## Work instructions
Each line of the data that mentions the string "turquoise" needs to be identified and copied.

## Input data
◆ ◆ ◆ ◆
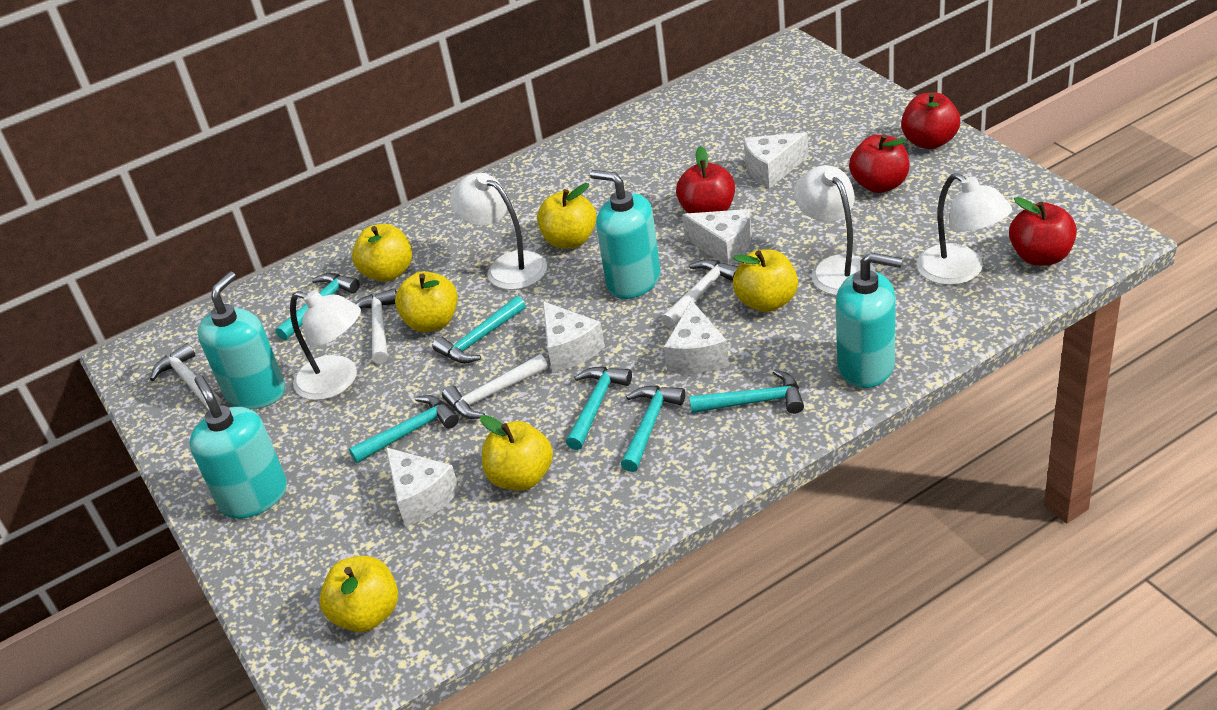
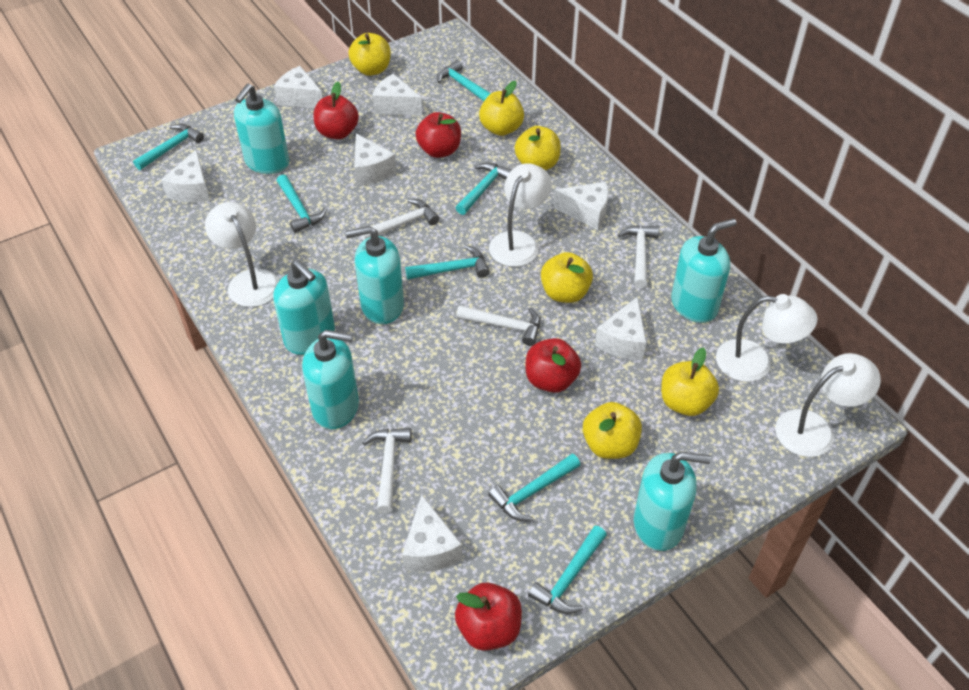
turquoise hammer: 6 -> 7
turquoise soap dispenser: 4 -> 6
white cheese: 5 -> 7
◆ ◆ ◆ ◆
## Task result
turquoise hammer: 6 -> 7
turquoise soap dispenser: 4 -> 6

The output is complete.